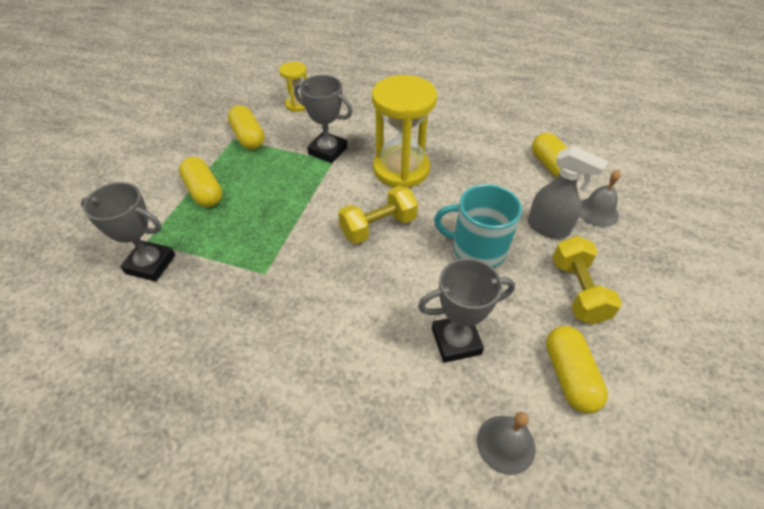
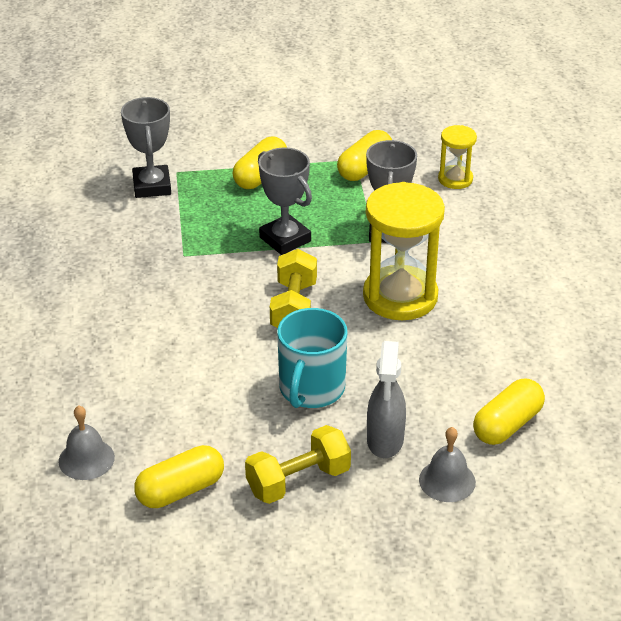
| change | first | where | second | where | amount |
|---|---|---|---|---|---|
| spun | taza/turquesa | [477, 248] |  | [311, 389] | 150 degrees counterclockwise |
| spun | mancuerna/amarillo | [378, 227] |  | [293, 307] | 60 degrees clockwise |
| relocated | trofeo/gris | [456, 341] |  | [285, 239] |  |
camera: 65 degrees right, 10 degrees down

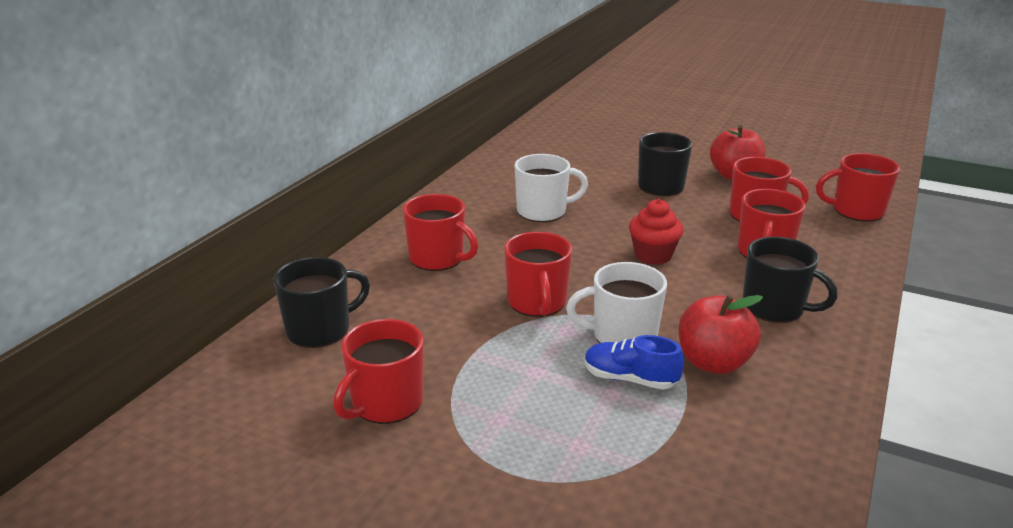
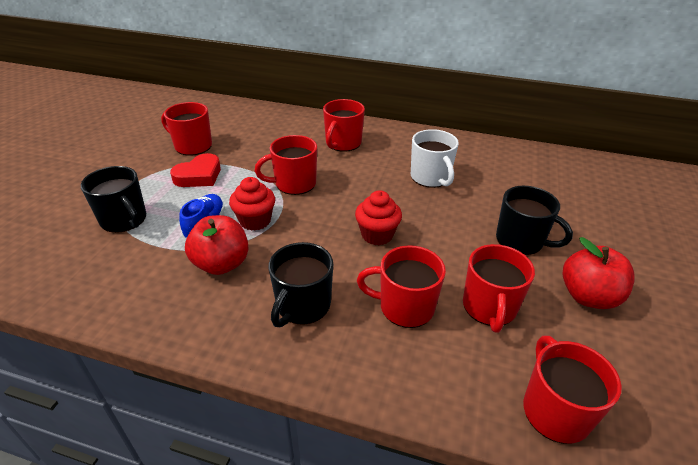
| change | first | where | second | where | amount |
|---|---|---|---|---|---|
| relocated | taza/negro | [320, 330] |  | [124, 220] |  |
| exchanged | taza/blanco | [622, 336] | magdalena/rojo | [255, 221] |  |
| appeared |  |  | corazón/rojo | [199, 176] |  |
camera: 80 degrees right, 10 degrees up

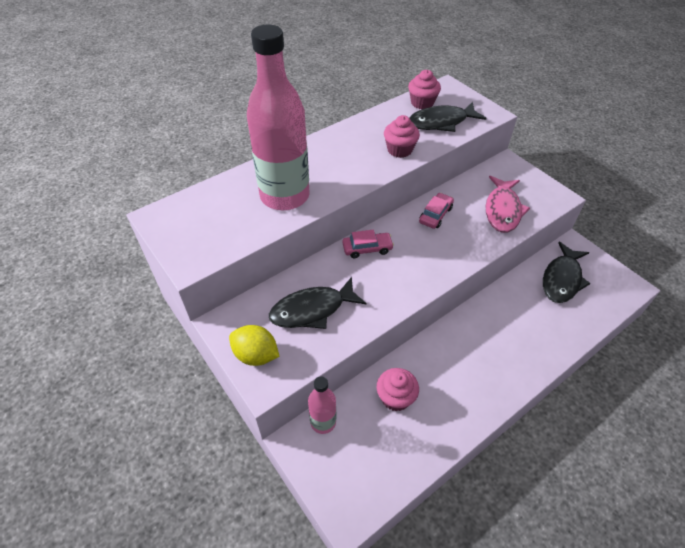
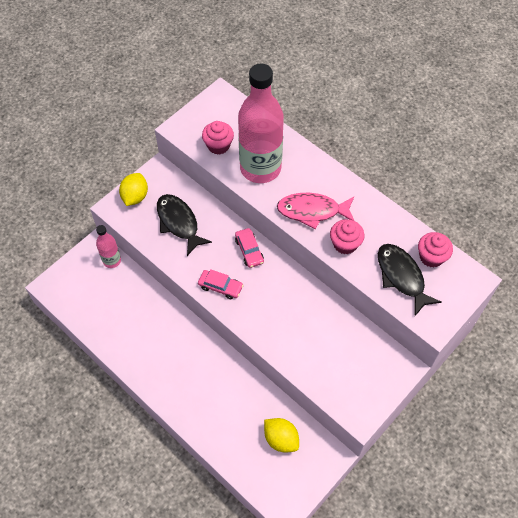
| change | first | where | second | where | amount |
|---|---|---|---|---|---|
| relocated | pez/rosa | [502, 210] |  | [312, 211] |  |
| relocated | coche/rosa | [435, 215] |  | [220, 287] |  |
| exchanged | pez/negro | [562, 279] | limón/amarillo | [281, 439] |  |
| relocated | magdalena/rosa | [395, 398] |  | [218, 145] |  |
camera: 80 degrees right, 10 degrees up

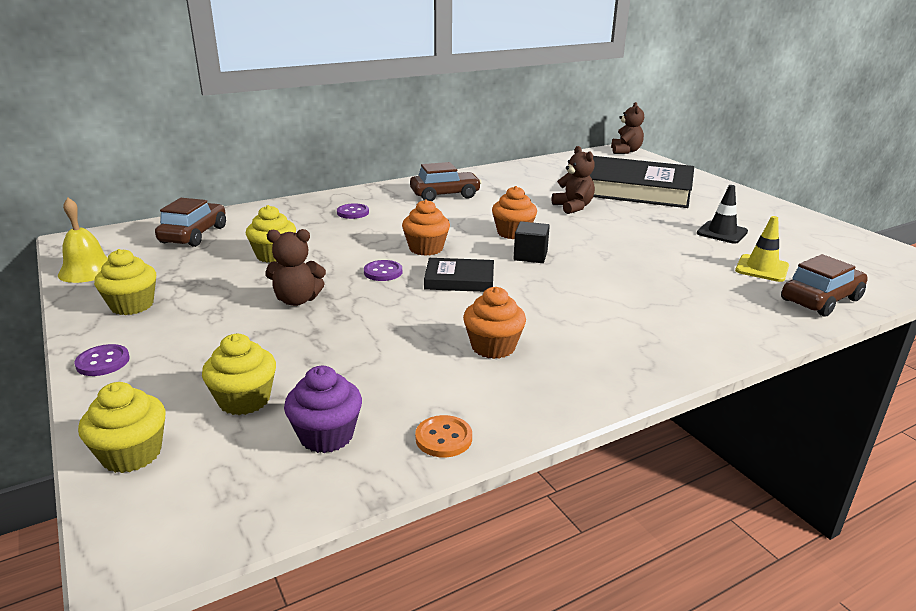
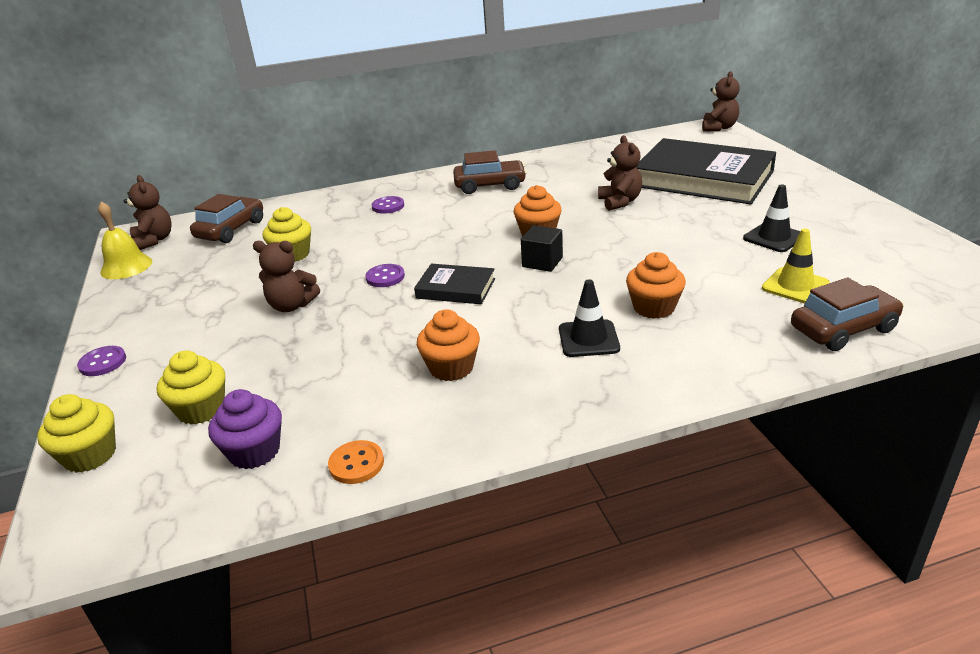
| change | first | where | second | where | amount |
|---|---|---|---|---|---|
| relocated | magdalena/naranja | [426, 248] |  | [654, 307] |  |
| missing | magdalena/amarillo | [132, 305] |  |  |  |
| appeared |  |  | osito/marrón | [154, 240] |  |
| appeared |  |  | cono de tráfico/negro | [588, 339] |  |
camera: 15 degrees right, 5 degrees up

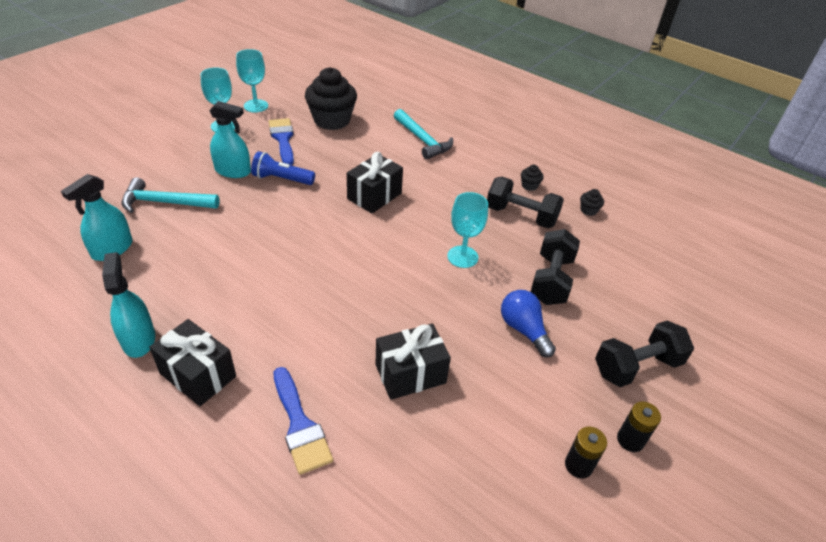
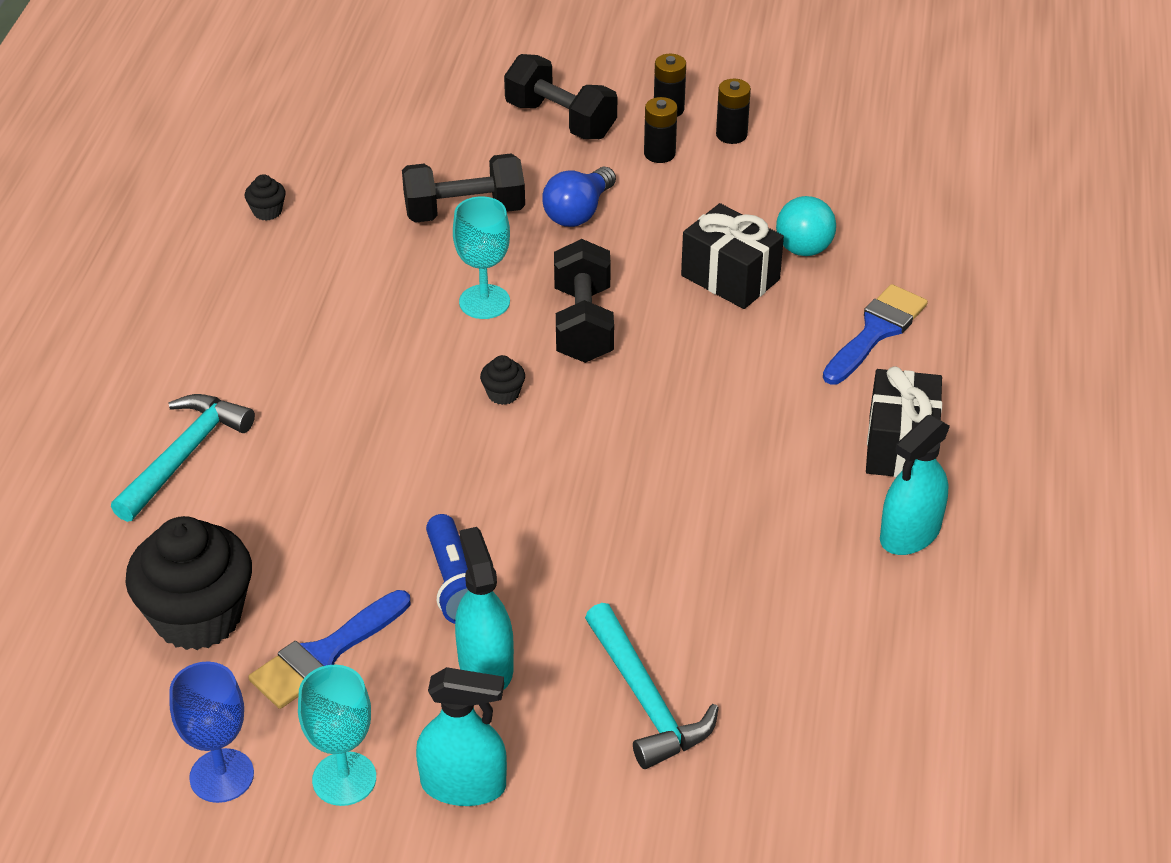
| change | first | where | second | where | amount |
|---|---|---|---|---|---|
| colour | copa/turquesa | [256, 106] | copa/azul | [221, 776] |  |
| missing | regalo/negro | [374, 196] |  |  |  |
| relocated | magdalena/negro | [529, 186] |  | [503, 394] |  |
| relocated | pulverizador/turquesa | [112, 249] |  | [463, 785] |  |
| relocated | mancuerna/negro | [521, 216] |  | [583, 324] |  |
| appeared |  |  | pila/negro | [659, 153] |  |
| appeared |  |  | pelota/turquesa | [803, 249] |  |
camera: 115 degrees left, 0 degrees up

**AIM OF THE TASK**
Each line from the one that contains "exchanged | pez/negro" to the end of the listing must be quoted exactly; no other line and no picture belongs in the copy.

**TASK RESPONSE**
| exchanged | pez/negro | [562, 279] | limón/amarillo | [281, 439] |  |
| relocated | magdalena/rosa | [395, 398] |  | [218, 145] |  |
camera: 80 degrees right, 10 degrees up

| change | first | where | second | where | amount |
|---|---|---|---|---|---|
| relocated | magdalena/naranja | [426, 248] |  | [654, 307] |  |
| missing | magdalena/amarillo | [132, 305] |  |  |  |
| appeared |  |  | osito/marrón | [154, 240] |  |
| appeared |  |  | cono de tráfico/negro | [588, 339] |  |
camera: 15 degrees right, 5 degrees up

| change | first | where | second | where | amount |
|---|---|---|---|---|---|
| colour | copa/turquesa | [256, 106] | copa/azul | [221, 776] |  |
| missing | regalo/negro | [374, 196] |  |  |  |
| relocated | magdalena/negro | [529, 186] |  | [503, 394] |  |
| relocated | pulverizador/turquesa | [112, 249] |  | [463, 785] |  |
| relocated | mancuerna/negro | [521, 216] |  | [583, 324] |  |
| appeared |  |  | pila/negro | [659, 153] |  |
| appeared |  |  | pelota/turquesa | [803, 249] |  |
camera: 115 degrees left, 0 degrees up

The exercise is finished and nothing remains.